▸ **EXERCISE DIRECTIONS**
Beneath this task are records; count how many lines include the string "turquoise" and answer with that number alone.

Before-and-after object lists
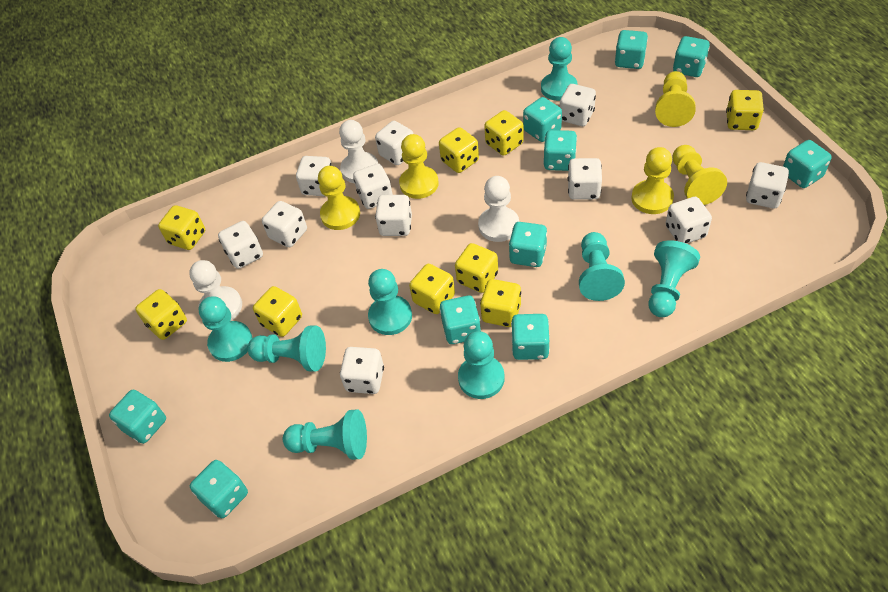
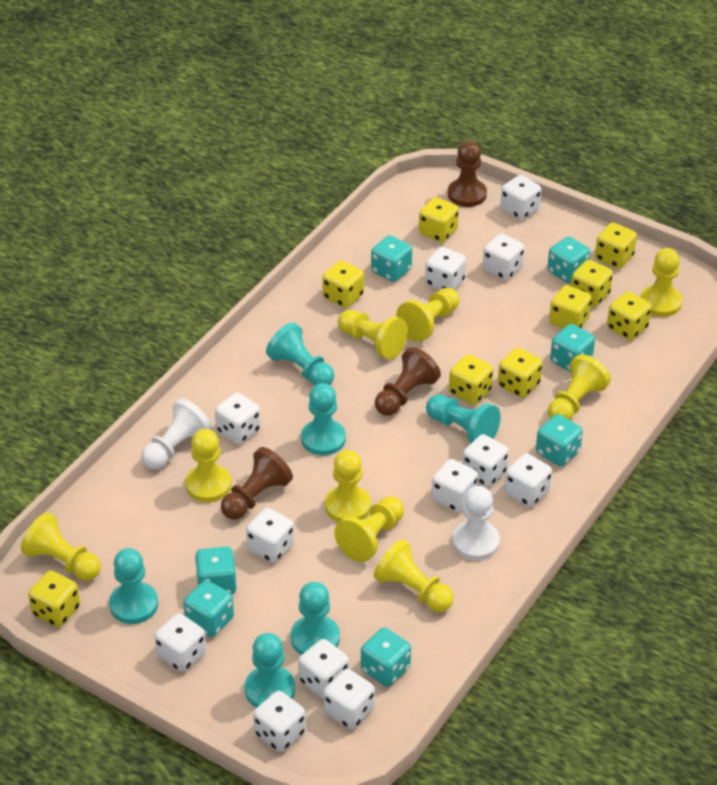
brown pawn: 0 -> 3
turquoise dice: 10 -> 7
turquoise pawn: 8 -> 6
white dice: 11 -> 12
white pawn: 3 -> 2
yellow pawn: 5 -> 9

▸ **OUTPUT OF THE EXERCISE**
2